Once the pictures are removed, restate the listing word for word.

(THE INPUT Opens)

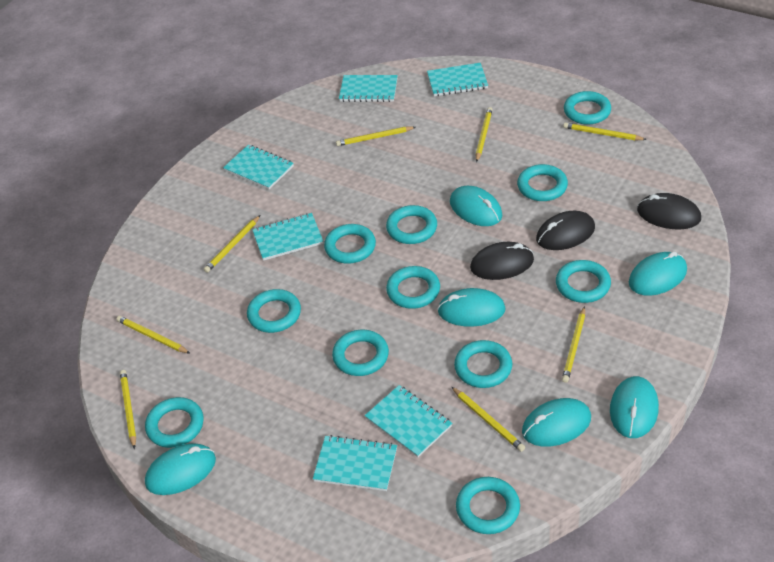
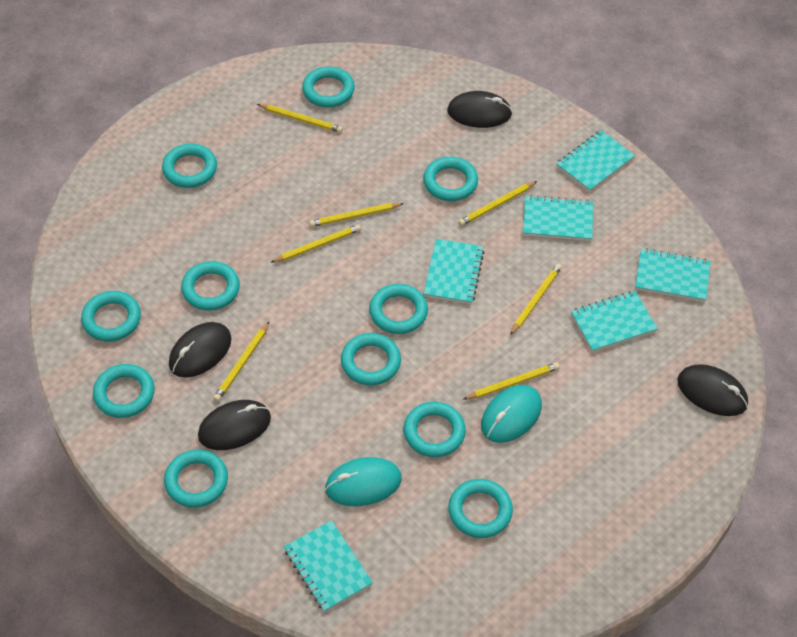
black mouse: 3 -> 4
turquoise mouse: 6 -> 2
yellow pencil: 8 -> 7

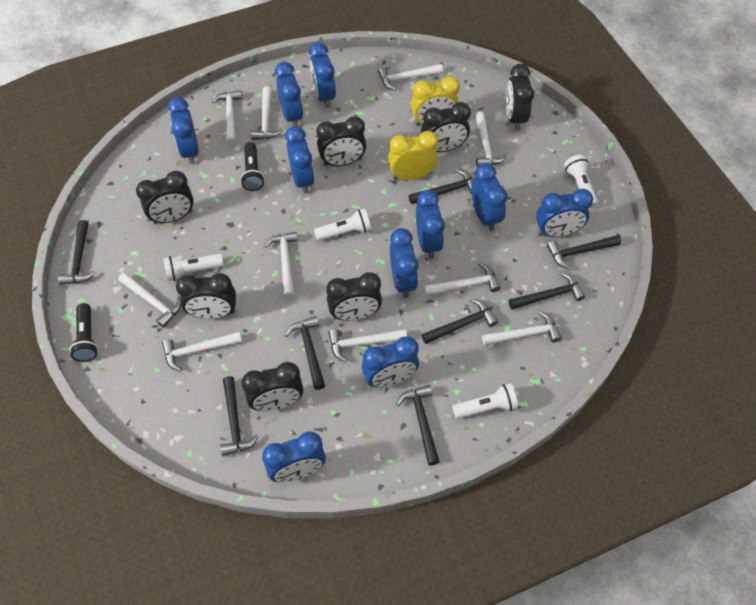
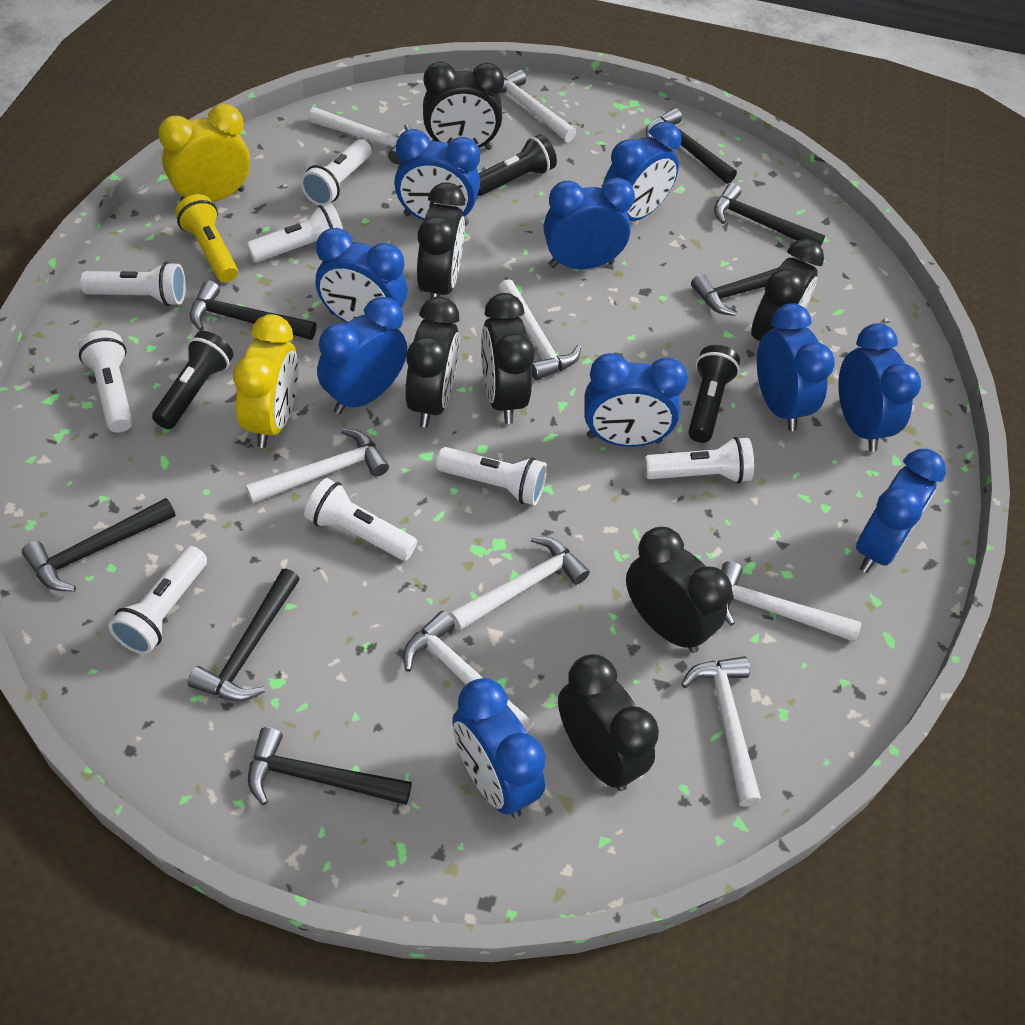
black flashlight: 2 -> 3
black hammer: 8 -> 7
white flashlight: 4 -> 8
white hammer: 10 -> 8
yellow flashlight: 0 -> 1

(THE INPUT Closes)

SOLUTION TO THE PROBLEM:
black mouse: 3 -> 4
turquoise mouse: 6 -> 2
yellow pencil: 8 -> 7

black flashlight: 2 -> 3
black hammer: 8 -> 7
white flashlight: 4 -> 8
white hammer: 10 -> 8
yellow flashlight: 0 -> 1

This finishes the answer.